* [WHAT TO PRODUCE] Note each line of the listing that contains the string "calculator", and copy it.

* [RECORDS SUPPLIED]
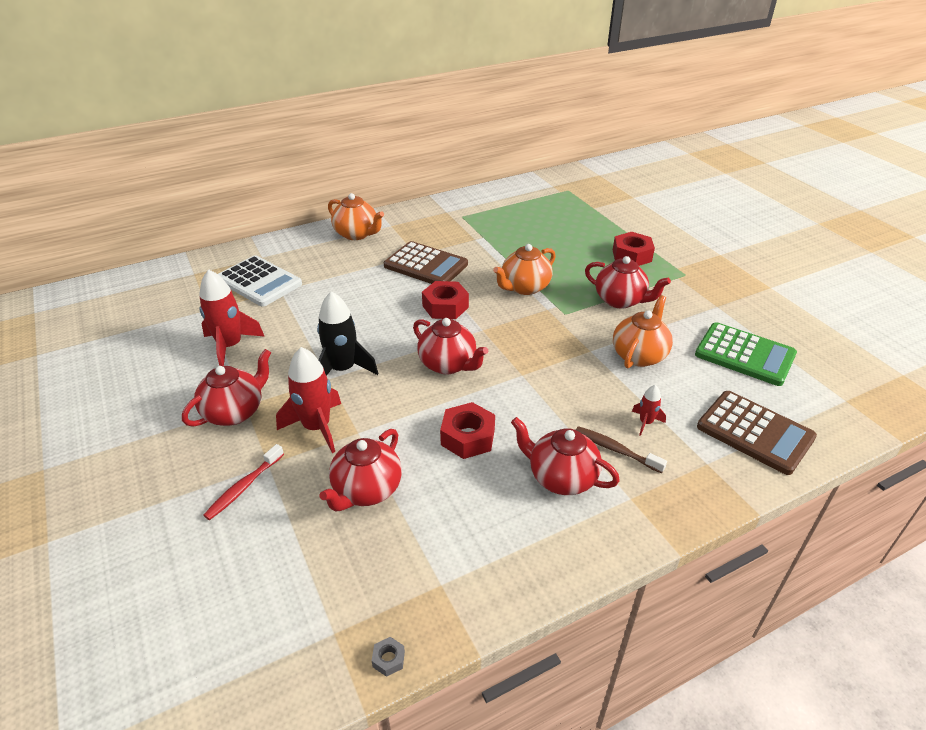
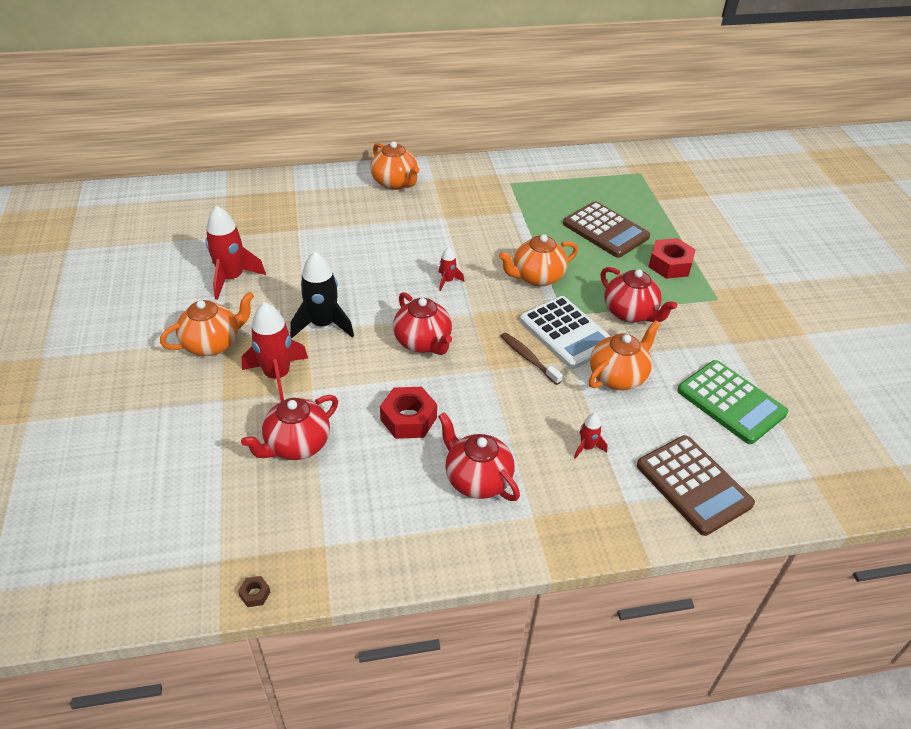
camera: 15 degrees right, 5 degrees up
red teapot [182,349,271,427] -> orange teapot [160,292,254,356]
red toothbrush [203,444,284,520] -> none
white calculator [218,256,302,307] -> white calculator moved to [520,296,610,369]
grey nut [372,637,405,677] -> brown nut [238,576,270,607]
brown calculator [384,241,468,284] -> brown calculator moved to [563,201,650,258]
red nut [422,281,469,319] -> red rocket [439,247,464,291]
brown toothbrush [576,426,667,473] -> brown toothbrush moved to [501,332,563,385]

* * *

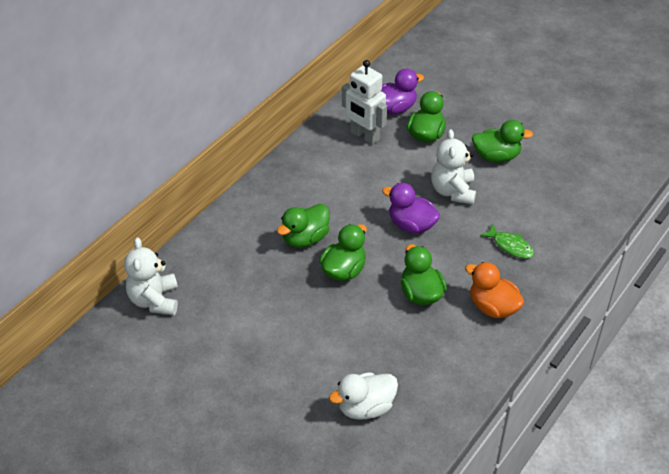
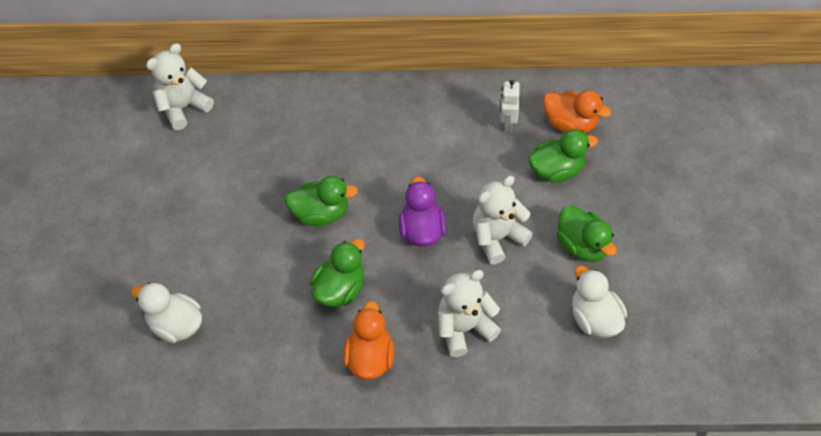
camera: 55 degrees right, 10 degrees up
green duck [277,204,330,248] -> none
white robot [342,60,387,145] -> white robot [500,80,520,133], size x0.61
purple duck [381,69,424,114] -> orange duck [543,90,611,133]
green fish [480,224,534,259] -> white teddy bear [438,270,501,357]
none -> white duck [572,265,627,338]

* [WRITTEN RESPONSE]
white calculator [218,256,302,307] -> white calculator moved to [520,296,610,369]
brown calculator [384,241,468,284] -> brown calculator moved to [563,201,650,258]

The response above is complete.